DATA SUPPLIED ▸
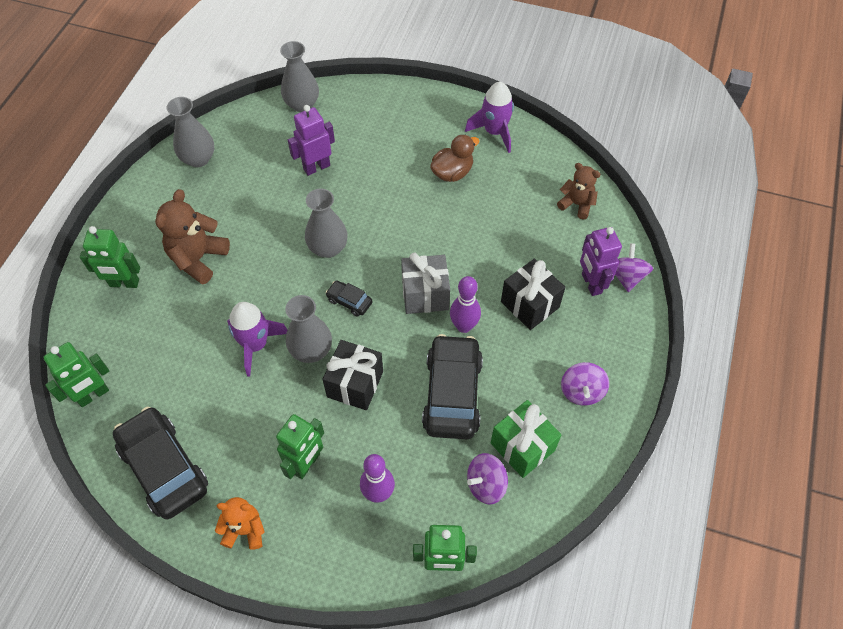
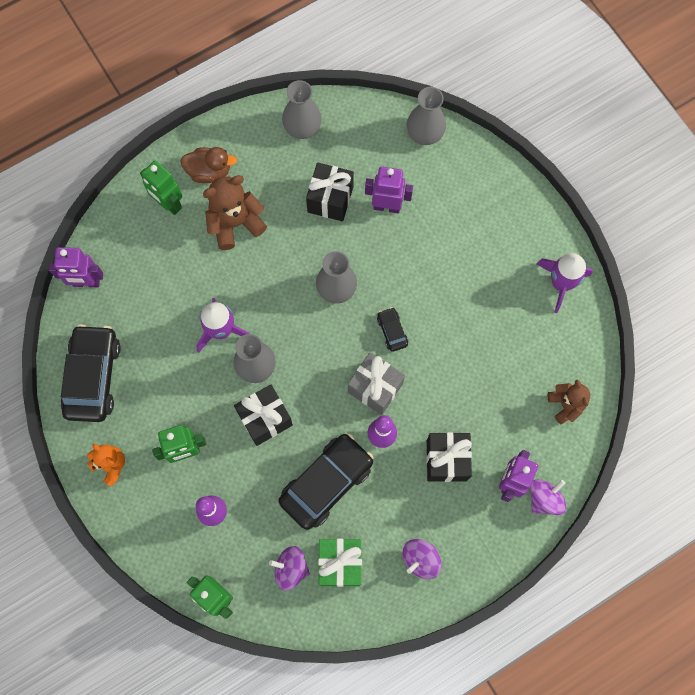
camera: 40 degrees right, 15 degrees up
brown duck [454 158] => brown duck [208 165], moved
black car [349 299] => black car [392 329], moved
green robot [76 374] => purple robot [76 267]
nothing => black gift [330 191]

YOUR INSTRUCTIONS ▸ Since the pictures are not wanted, transcribe the rest of the listing above exactly.

WRITTEN REPLY ▸
camera: 40 degrees right, 15 degrees up
brown duck [454 158] => brown duck [208 165], moved
black car [349 299] => black car [392 329], moved
green robot [76 374] => purple robot [76 267]
nothing => black gift [330 191]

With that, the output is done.